- **WHAT IS EXPECTED**: Give the listing again word for word, excluding the pictures it contains.
————————
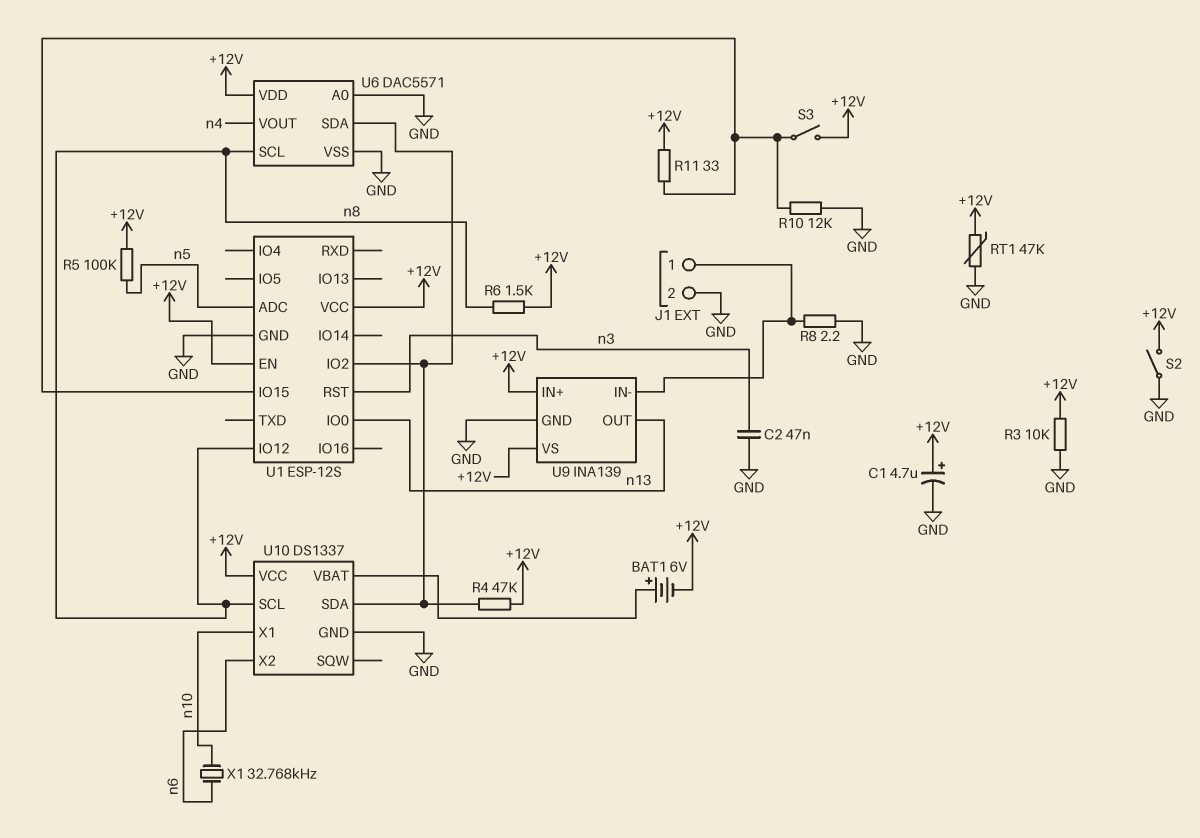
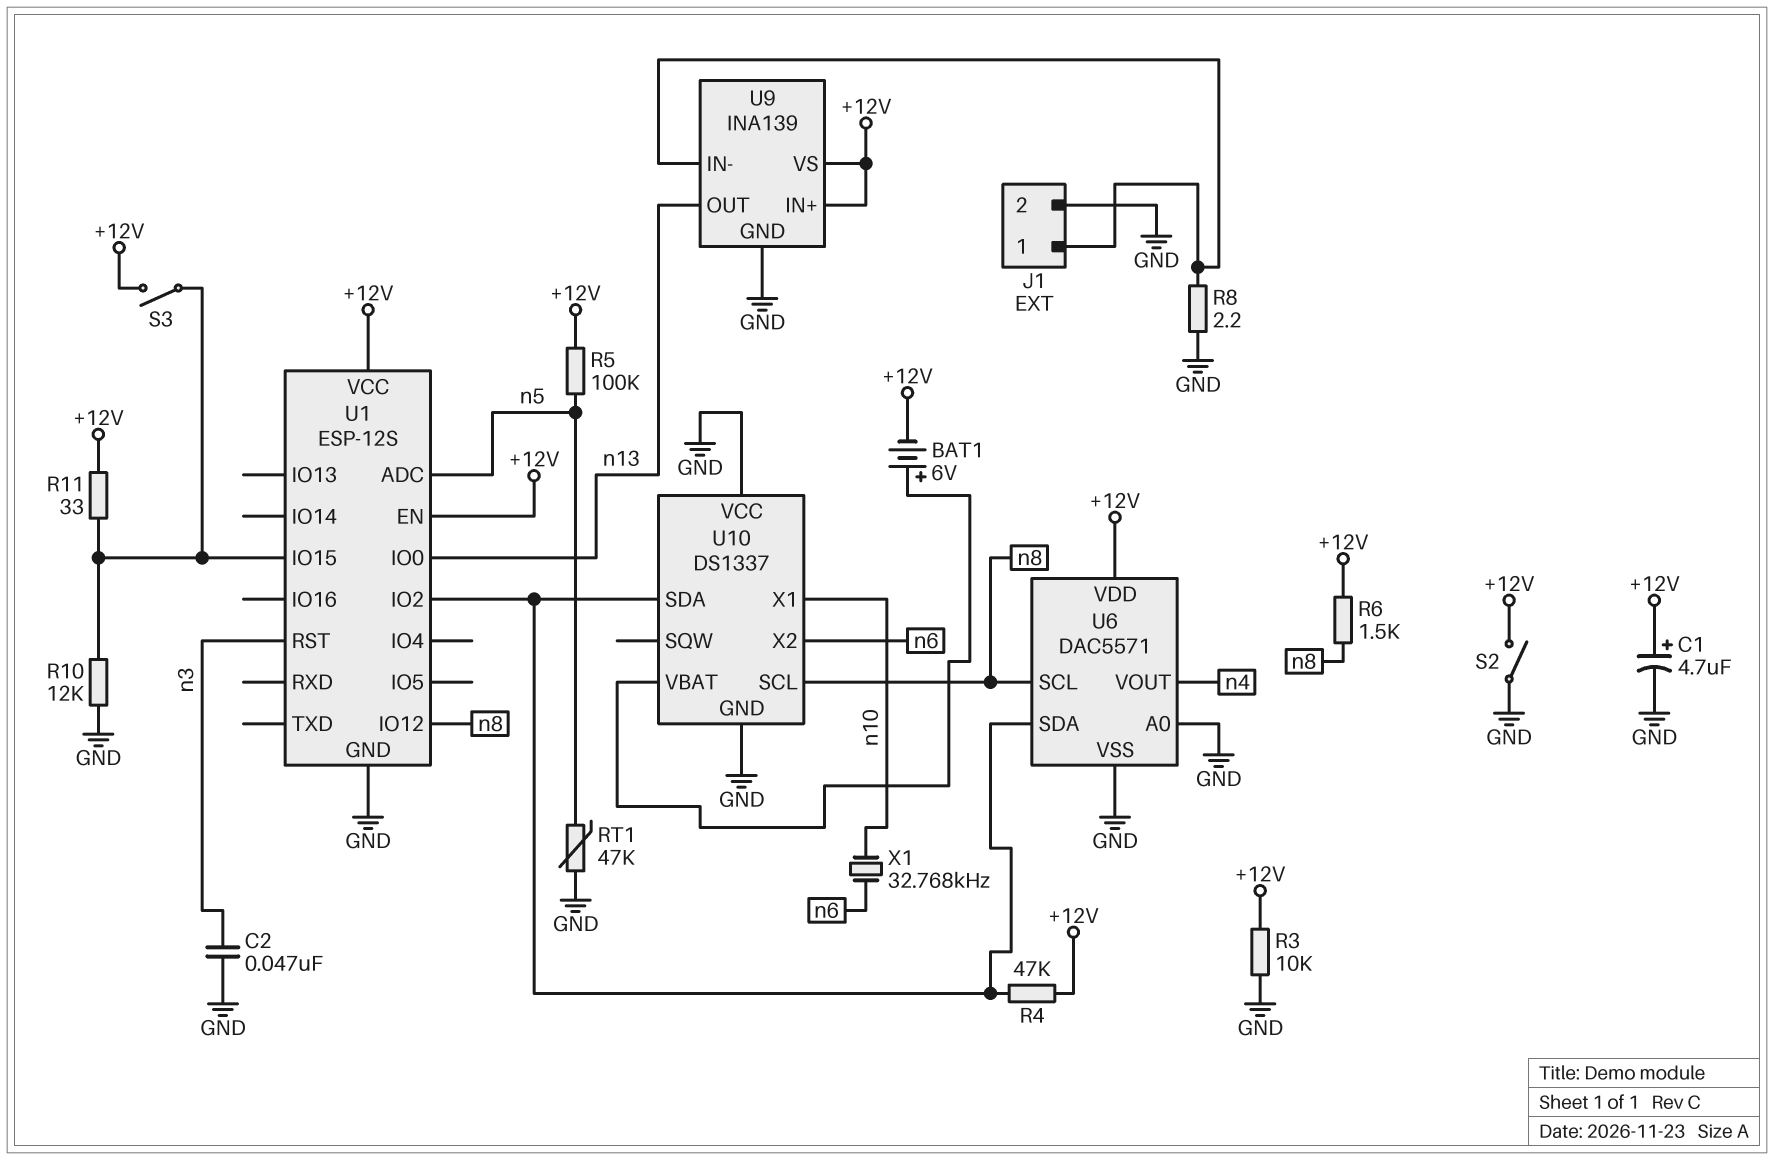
RT1: 47k (+12V, GND) -> 47k (GND, n5)
U10 pin VCC: +12V -> GND

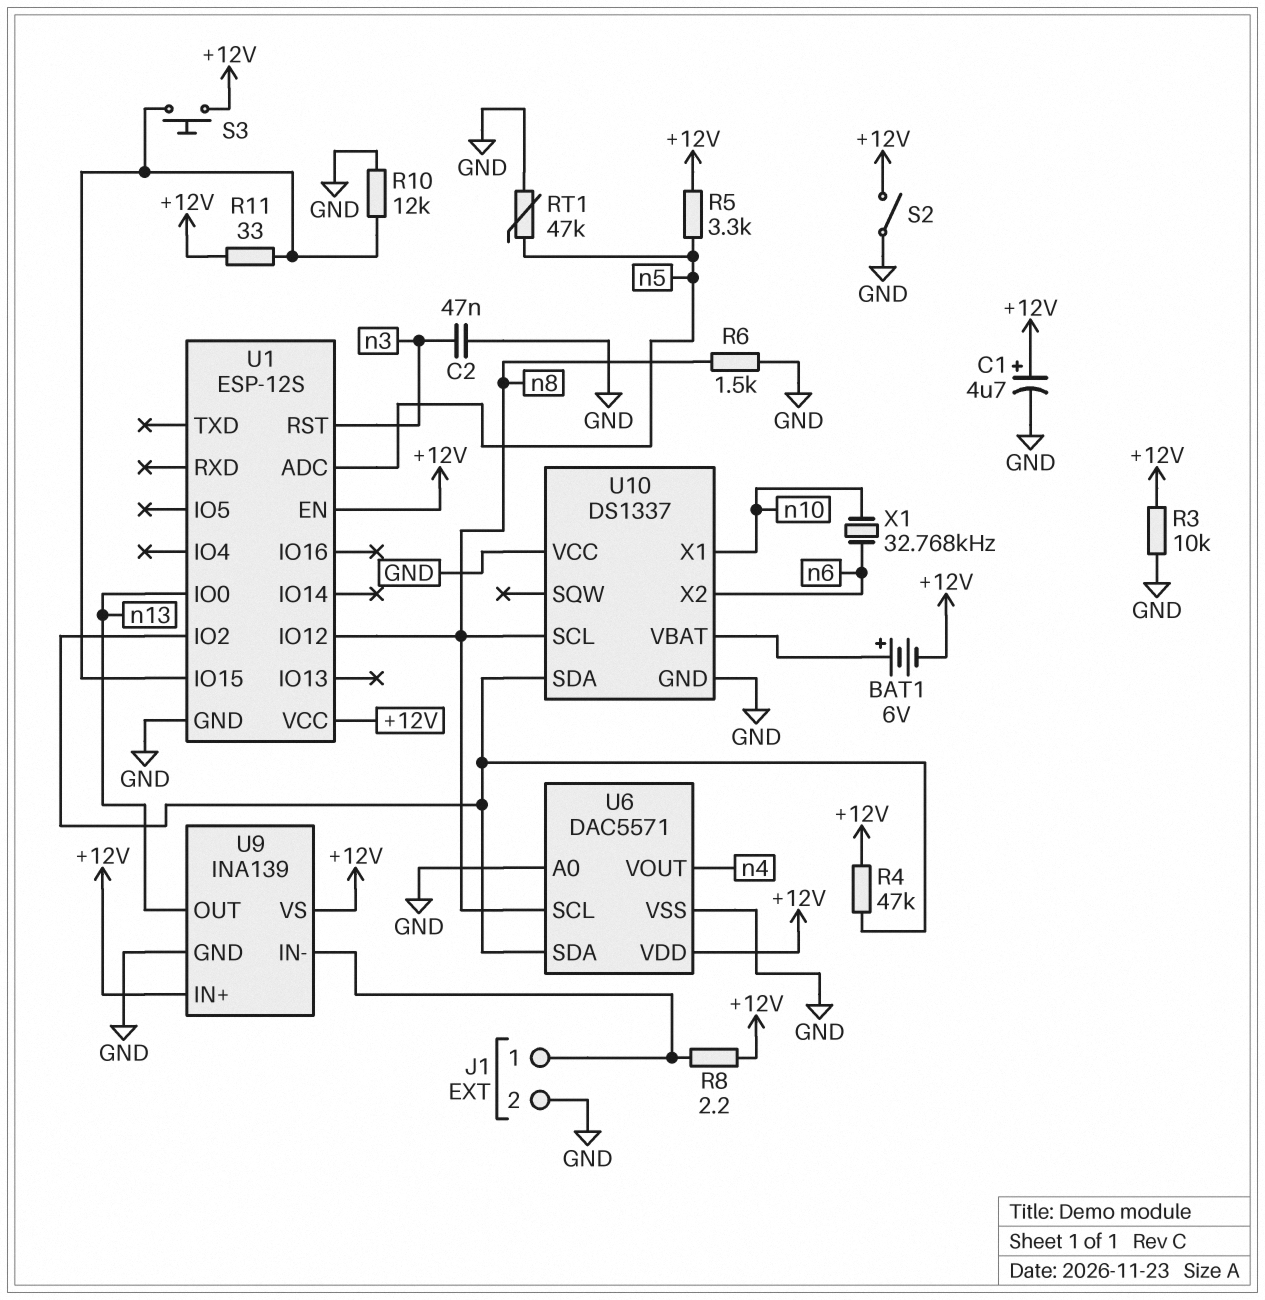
R5: 100k (+12V, n5) -> 3.3k (+12V, n5)
R6: 1.5k (+12V, n8) -> 1.5k (GND, n8)
R8: 2.2 (GND, J1/1) -> 2.2 (+12V, J1/1)
S3: switch (+12V, U1/IO15) -> button (+12V, U1/IO15)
————————
- **TASK OUTPUT**:
RT1: 47k (+12V, GND) -> 47k (GND, n5)
U10 pin VCC: +12V -> GND

R5: 100k (+12V, n5) -> 3.3k (+12V, n5)
R6: 1.5k (+12V, n8) -> 1.5k (GND, n8)
R8: 2.2 (GND, J1/1) -> 2.2 (+12V, J1/1)
S3: switch (+12V, U1/IO15) -> button (+12V, U1/IO15)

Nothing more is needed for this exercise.